----- RAW DATA -----

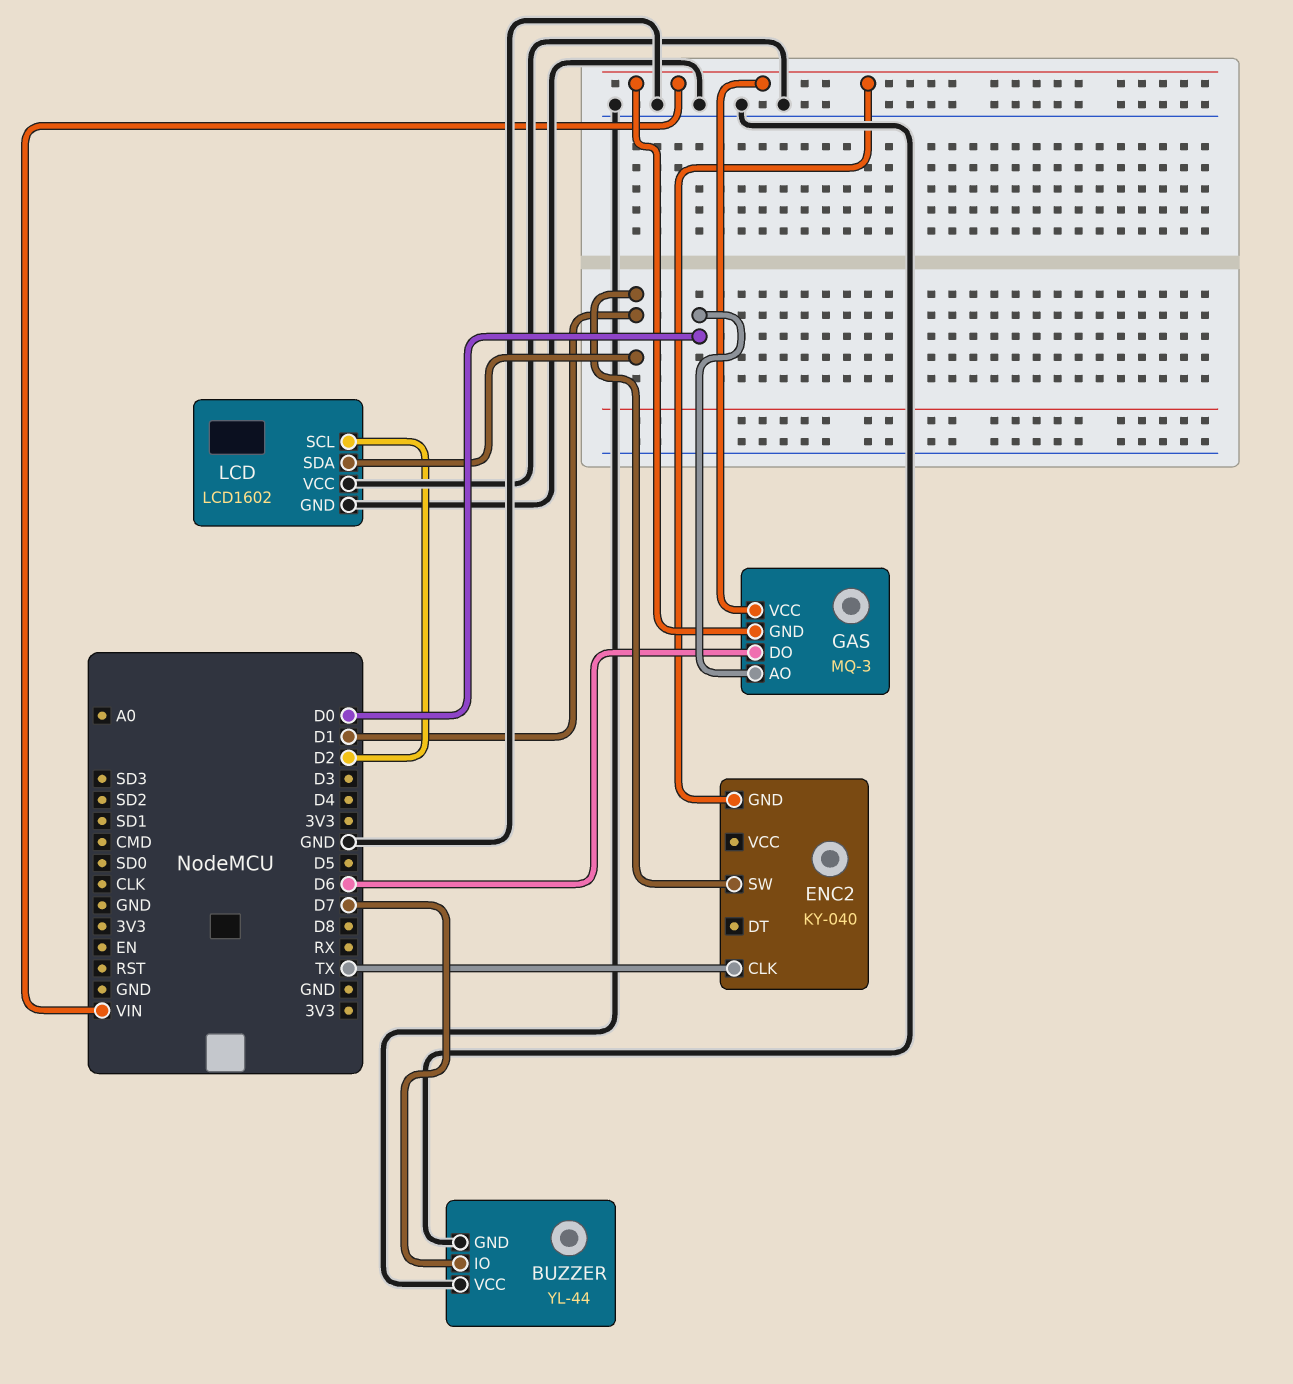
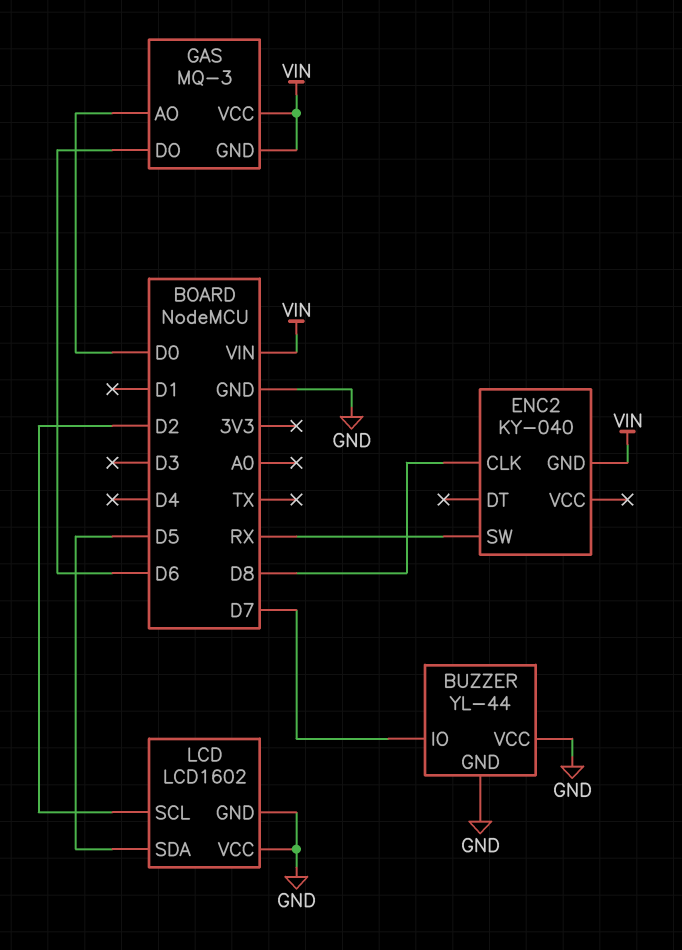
ENC2 pin CLK: TX -> D8
ENC2 pin SW: D1 -> RX
LCD pin SDA: D1 -> D5

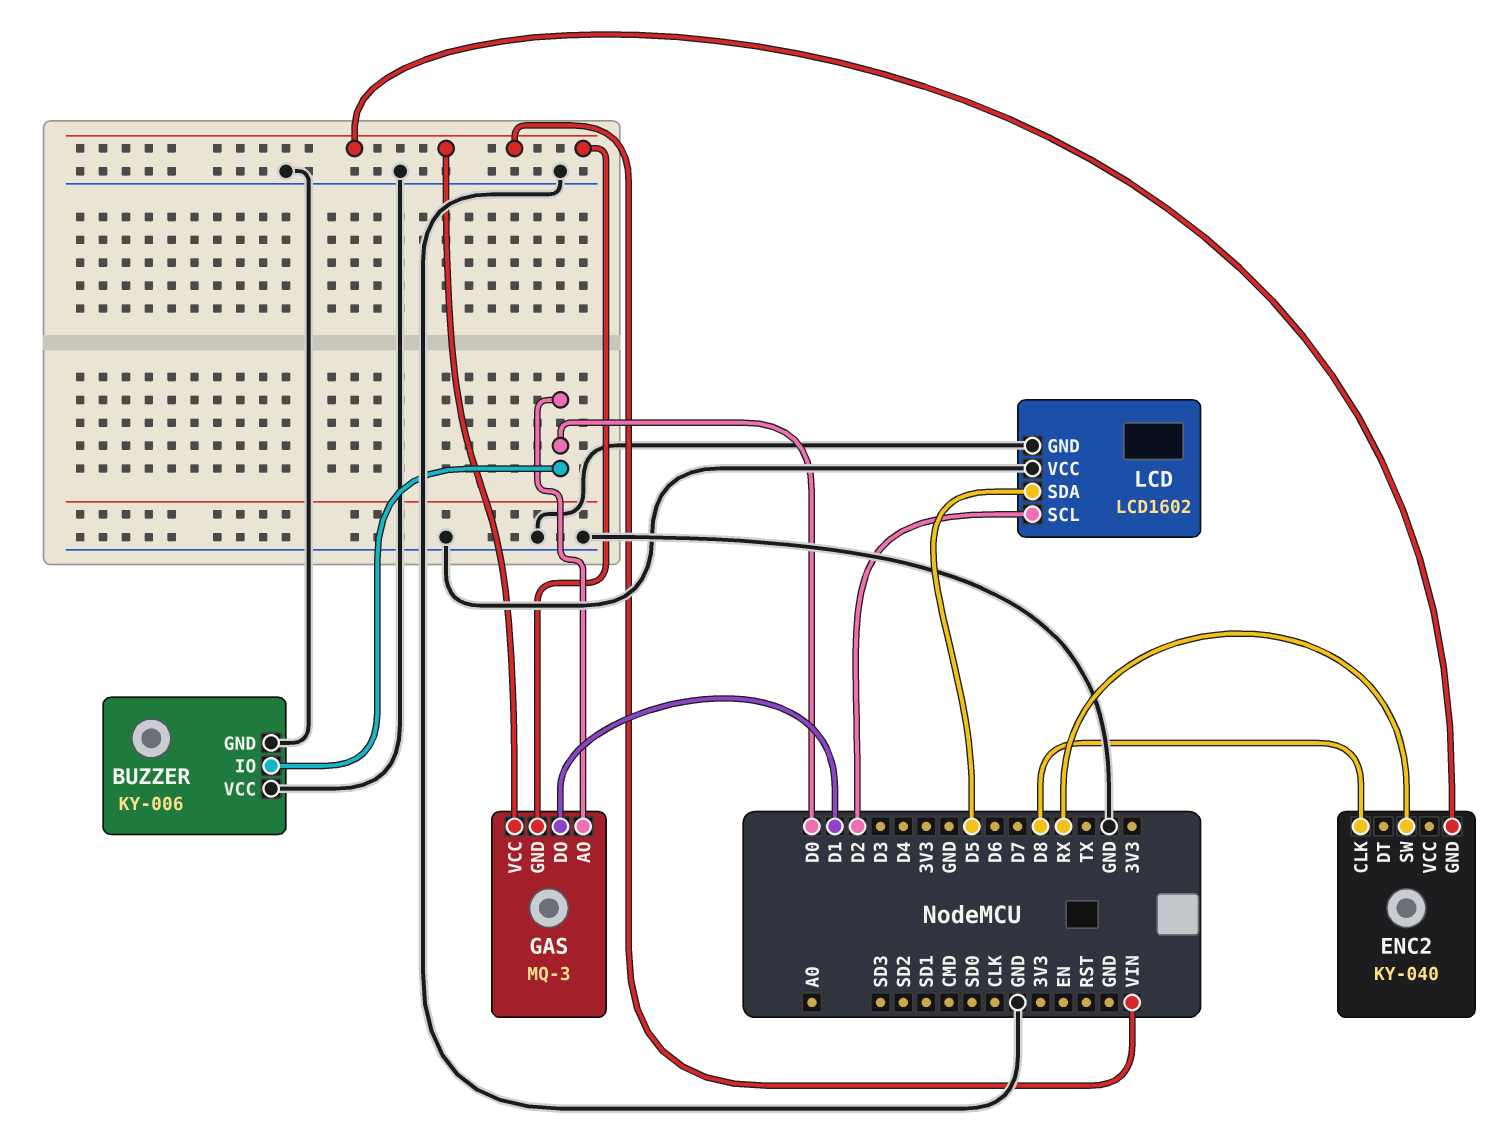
BUZZER: YL-44 -> KY-006
BUZZER pin IO: D7 -> D0
GAS pin DO: D6 -> D1

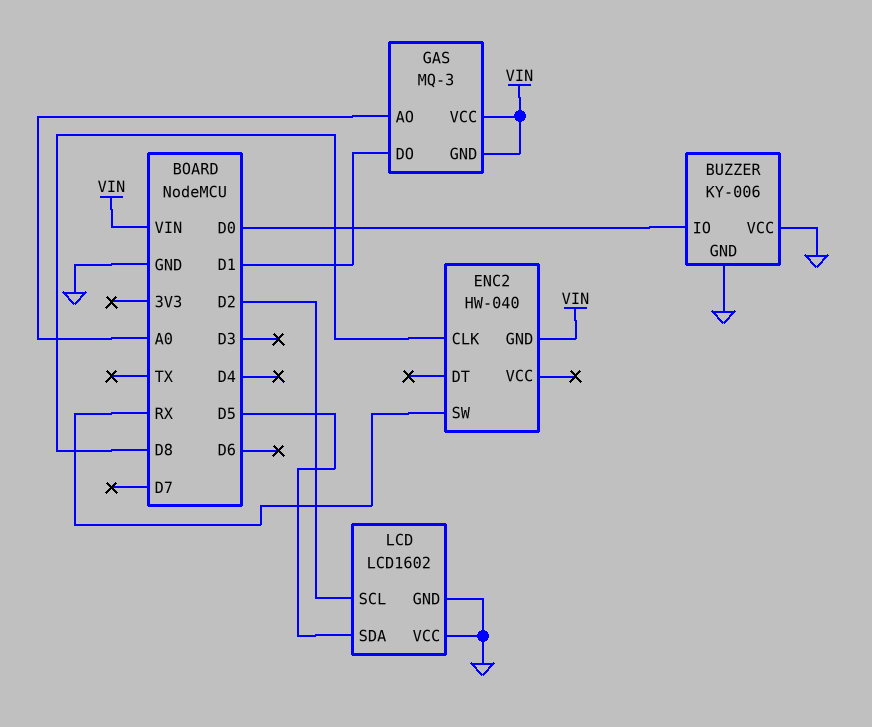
ENC2: KY-040 -> HW-040
GAS pin AO: D0 -> A0

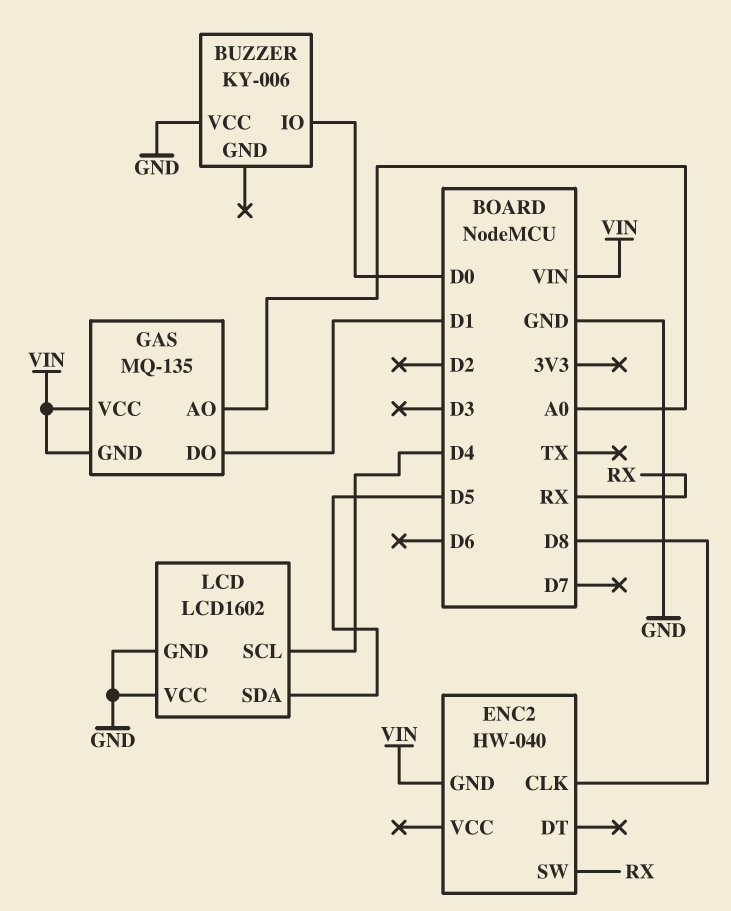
BUZZER pin GND: GND -> none
GAS: MQ-3 -> MQ-135
LCD pin SCL: D2 -> D4

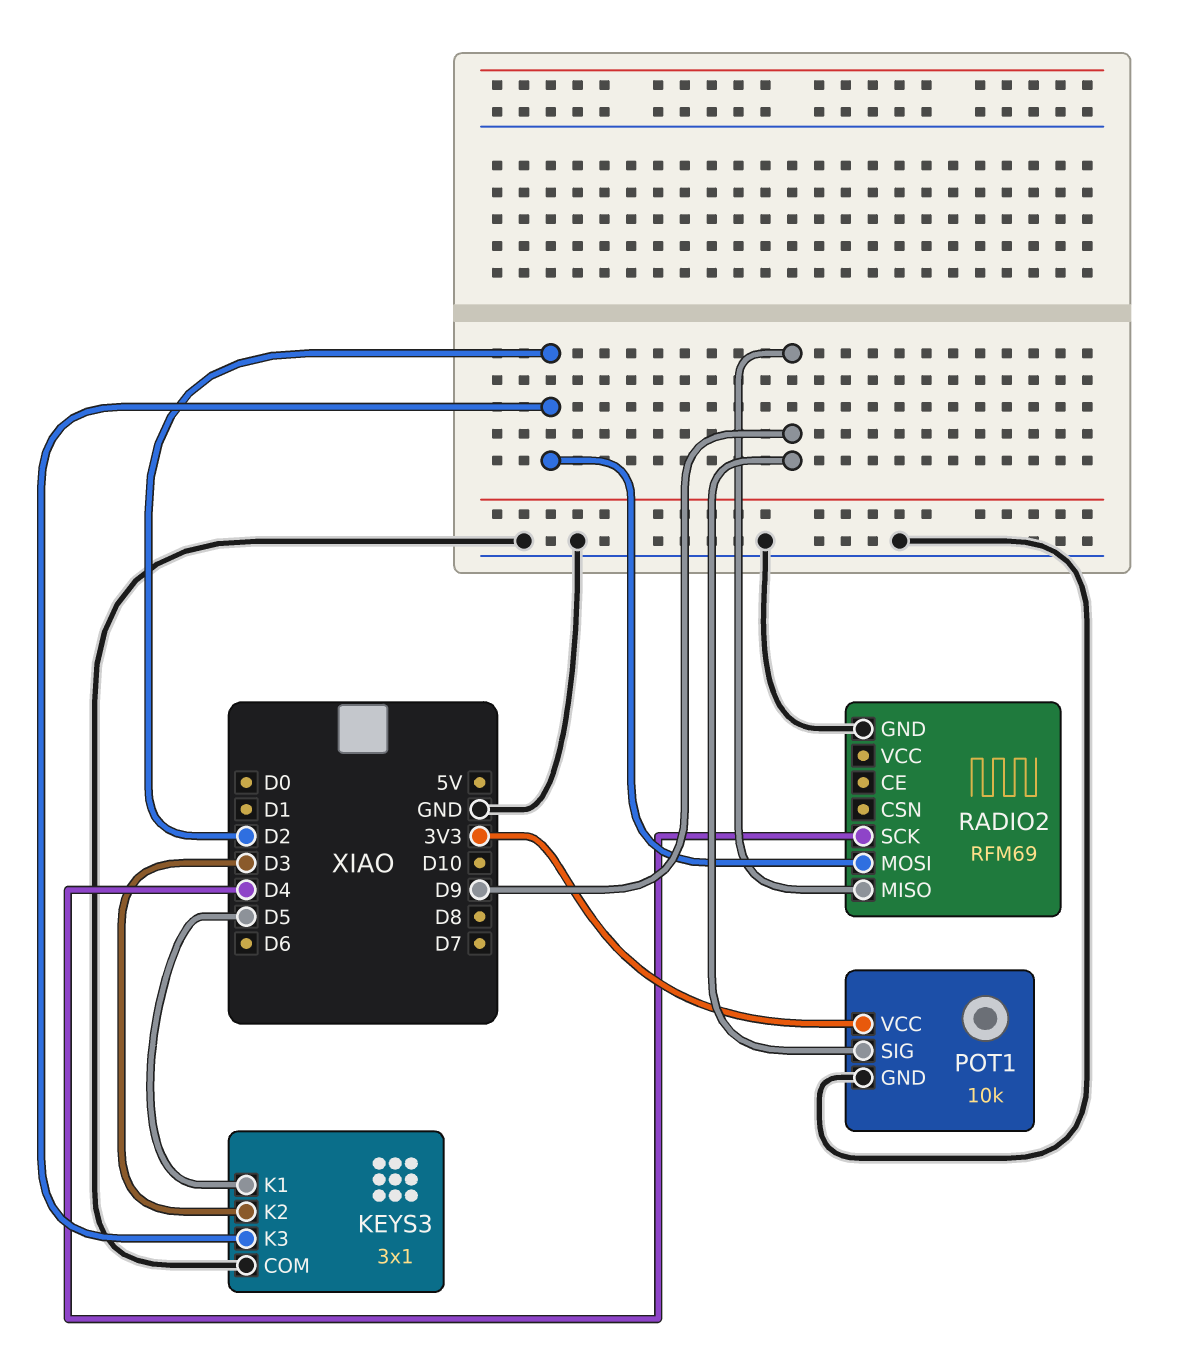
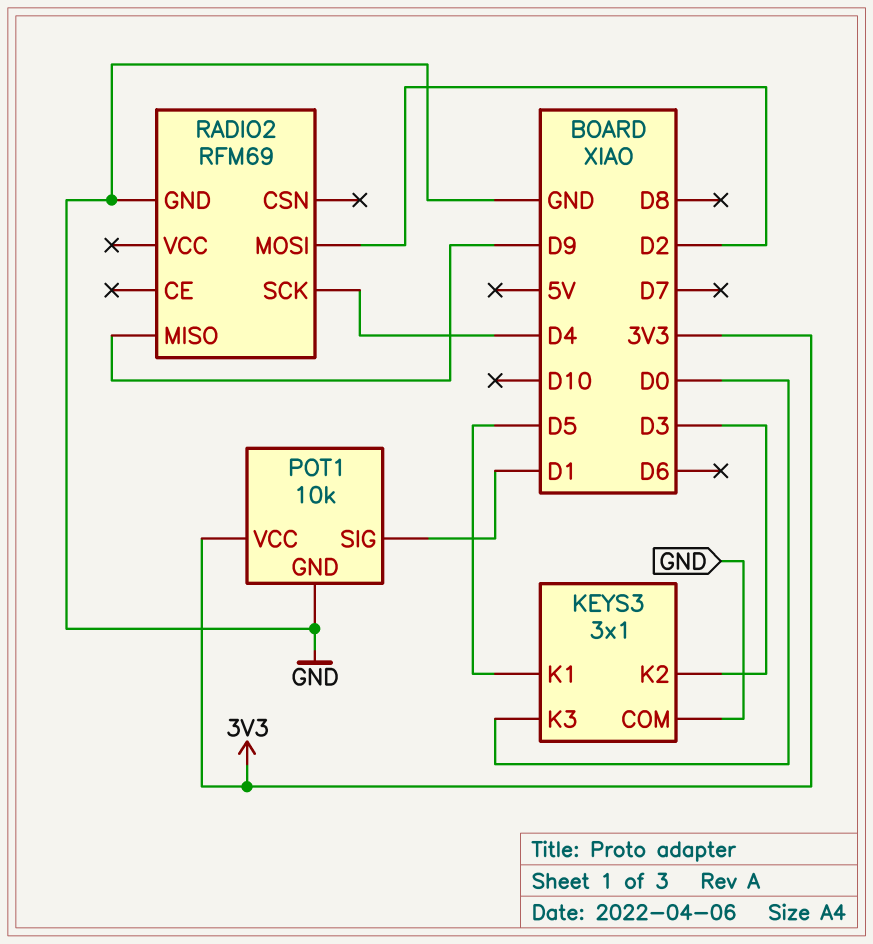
KEYS3 pin K3: D2 -> D0
POT1 pin SIG: D9 -> D1

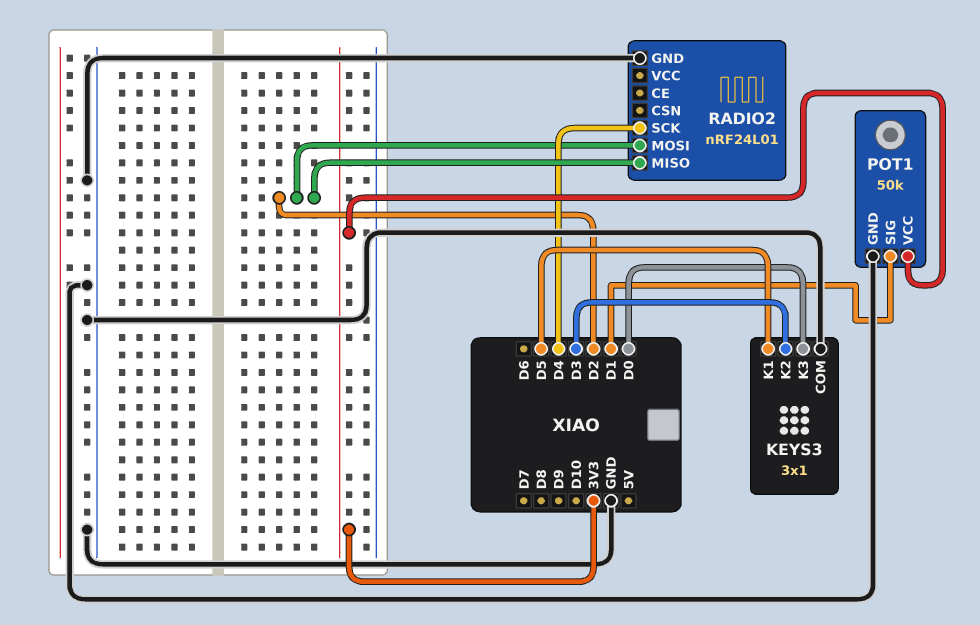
POT1: 10k -> 50k
RADIO2: RFM69 -> nRF24L01
RADIO2 pin MISO: D9 -> D2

-----

• **ABOUT THIS EXERCISE**: Repeat all of the entries above word for word and omit the pictures.

• **SOLUTION TO THIS EXERCISE**:
ENC2 pin CLK: TX -> D8
ENC2 pin SW: D1 -> RX
LCD pin SDA: D1 -> D5

BUZZER: YL-44 -> KY-006
BUZZER pin IO: D7 -> D0
GAS pin DO: D6 -> D1

ENC2: KY-040 -> HW-040
GAS pin AO: D0 -> A0

BUZZER pin GND: GND -> none
GAS: MQ-3 -> MQ-135
LCD pin SCL: D2 -> D4

KEYS3 pin K3: D2 -> D0
POT1 pin SIG: D9 -> D1

POT1: 10k -> 50k
RADIO2: RFM69 -> nRF24L01
RADIO2 pin MISO: D9 -> D2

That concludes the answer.